◆ EXERCISE
Give the records as a numbered list, leaving out blank lines. Include every line from the start of the records through the line containing "Nairobi: none -> 8:11", inclusive.

____________

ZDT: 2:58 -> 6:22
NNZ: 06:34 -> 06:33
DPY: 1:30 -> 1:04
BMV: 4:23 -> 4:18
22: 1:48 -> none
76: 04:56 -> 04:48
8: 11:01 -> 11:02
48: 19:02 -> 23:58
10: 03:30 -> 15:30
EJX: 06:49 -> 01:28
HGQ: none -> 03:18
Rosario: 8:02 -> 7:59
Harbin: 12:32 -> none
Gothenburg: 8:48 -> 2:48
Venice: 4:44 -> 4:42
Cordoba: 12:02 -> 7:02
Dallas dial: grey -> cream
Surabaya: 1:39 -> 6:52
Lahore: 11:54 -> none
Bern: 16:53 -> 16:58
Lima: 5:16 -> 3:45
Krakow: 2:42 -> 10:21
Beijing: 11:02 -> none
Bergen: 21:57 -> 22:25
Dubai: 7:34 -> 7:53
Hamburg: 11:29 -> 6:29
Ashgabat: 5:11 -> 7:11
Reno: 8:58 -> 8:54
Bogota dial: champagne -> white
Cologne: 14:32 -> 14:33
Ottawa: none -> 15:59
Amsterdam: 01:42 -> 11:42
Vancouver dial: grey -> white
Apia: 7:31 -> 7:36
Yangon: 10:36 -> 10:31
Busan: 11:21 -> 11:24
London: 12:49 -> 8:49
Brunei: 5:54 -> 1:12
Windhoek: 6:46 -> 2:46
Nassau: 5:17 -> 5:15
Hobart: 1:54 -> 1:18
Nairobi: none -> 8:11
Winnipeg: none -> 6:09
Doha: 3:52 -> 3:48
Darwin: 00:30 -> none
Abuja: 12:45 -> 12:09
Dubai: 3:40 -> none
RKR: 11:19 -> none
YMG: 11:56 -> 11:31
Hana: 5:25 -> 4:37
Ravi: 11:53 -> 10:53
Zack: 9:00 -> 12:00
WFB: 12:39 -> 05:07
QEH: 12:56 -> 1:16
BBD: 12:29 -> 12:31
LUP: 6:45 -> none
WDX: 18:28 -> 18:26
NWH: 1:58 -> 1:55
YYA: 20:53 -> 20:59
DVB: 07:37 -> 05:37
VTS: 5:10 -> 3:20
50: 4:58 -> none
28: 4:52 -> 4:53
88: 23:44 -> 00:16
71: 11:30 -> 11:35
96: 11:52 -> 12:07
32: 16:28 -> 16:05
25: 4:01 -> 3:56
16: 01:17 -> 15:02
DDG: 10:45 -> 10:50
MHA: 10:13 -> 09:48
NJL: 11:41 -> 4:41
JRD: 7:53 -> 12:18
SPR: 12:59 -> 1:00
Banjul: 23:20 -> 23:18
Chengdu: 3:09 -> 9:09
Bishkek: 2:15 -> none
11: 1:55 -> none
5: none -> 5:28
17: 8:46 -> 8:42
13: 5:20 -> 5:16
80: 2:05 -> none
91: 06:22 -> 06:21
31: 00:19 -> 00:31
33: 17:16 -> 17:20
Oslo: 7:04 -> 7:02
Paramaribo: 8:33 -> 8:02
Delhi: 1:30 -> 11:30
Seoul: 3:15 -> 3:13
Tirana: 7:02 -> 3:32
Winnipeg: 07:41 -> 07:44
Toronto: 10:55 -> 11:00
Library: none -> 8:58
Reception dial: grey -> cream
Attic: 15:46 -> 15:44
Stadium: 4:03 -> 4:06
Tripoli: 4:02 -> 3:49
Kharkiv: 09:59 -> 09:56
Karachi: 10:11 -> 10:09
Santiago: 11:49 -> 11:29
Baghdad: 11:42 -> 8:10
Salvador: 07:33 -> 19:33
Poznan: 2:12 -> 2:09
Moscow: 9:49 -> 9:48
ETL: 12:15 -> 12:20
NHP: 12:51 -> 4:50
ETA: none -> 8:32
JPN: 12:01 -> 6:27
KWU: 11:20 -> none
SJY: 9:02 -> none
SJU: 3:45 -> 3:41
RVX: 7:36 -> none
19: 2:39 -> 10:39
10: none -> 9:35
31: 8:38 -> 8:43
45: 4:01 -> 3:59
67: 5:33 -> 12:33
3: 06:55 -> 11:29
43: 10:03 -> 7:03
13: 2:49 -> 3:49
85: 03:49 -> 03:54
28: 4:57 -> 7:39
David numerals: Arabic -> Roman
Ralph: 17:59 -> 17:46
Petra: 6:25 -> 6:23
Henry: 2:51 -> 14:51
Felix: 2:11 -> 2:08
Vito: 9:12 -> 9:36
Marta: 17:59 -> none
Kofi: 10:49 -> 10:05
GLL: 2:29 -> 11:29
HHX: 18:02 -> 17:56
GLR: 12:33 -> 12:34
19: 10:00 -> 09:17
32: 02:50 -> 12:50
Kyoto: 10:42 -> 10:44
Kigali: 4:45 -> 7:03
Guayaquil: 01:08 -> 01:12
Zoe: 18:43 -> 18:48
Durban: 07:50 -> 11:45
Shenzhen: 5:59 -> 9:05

____________

◆ ANSWER TO THIS PROBLEM
1. ZDT: 2:58 -> 6:22
2. NNZ: 06:34 -> 06:33
3. DPY: 1:30 -> 1:04
4. BMV: 4:23 -> 4:18
5. 22: 1:48 -> none
6. 76: 04:56 -> 04:48
7. 8: 11:01 -> 11:02
8. 48: 19:02 -> 23:58
9. 10: 03:30 -> 15:30
10. EJX: 06:49 -> 01:28
11. HGQ: none -> 03:18
12. Rosario: 8:02 -> 7:59
13. Harbin: 12:32 -> none
14. Gothenburg: 8:48 -> 2:48
15. Venice: 4:44 -> 4:42
16. Cordoba: 12:02 -> 7:02
17. Dallas dial: grey -> cream
18. Surabaya: 1:39 -> 6:52
19. Lahore: 11:54 -> none
20. Bern: 16:53 -> 16:58
21. Lima: 5:16 -> 3:45
22. Krakow: 2:42 -> 10:21
23. Beijing: 11:02 -> none
24. Bergen: 21:57 -> 22:25
25. Dubai: 7:34 -> 7:53
26. Hamburg: 11:29 -> 6:29
27. Ashgabat: 5:11 -> 7:11
28. Reno: 8:58 -> 8:54
29. Bogota dial: champagne -> white
30. Cologne: 14:32 -> 14:33
31. Ottawa: none -> 15:59
32. Amsterdam: 01:42 -> 11:42
33. Vancouver dial: grey -> white
34. Apia: 7:31 -> 7:36
35. Yangon: 10:36 -> 10:31
36. Busan: 11:21 -> 11:24
37. London: 12:49 -> 8:49
38. Brunei: 5:54 -> 1:12
39. Windhoek: 6:46 -> 2:46
40. Nassau: 5:17 -> 5:15
41. Hobart: 1:54 -> 1:18
42. Nairobi: none -> 8:11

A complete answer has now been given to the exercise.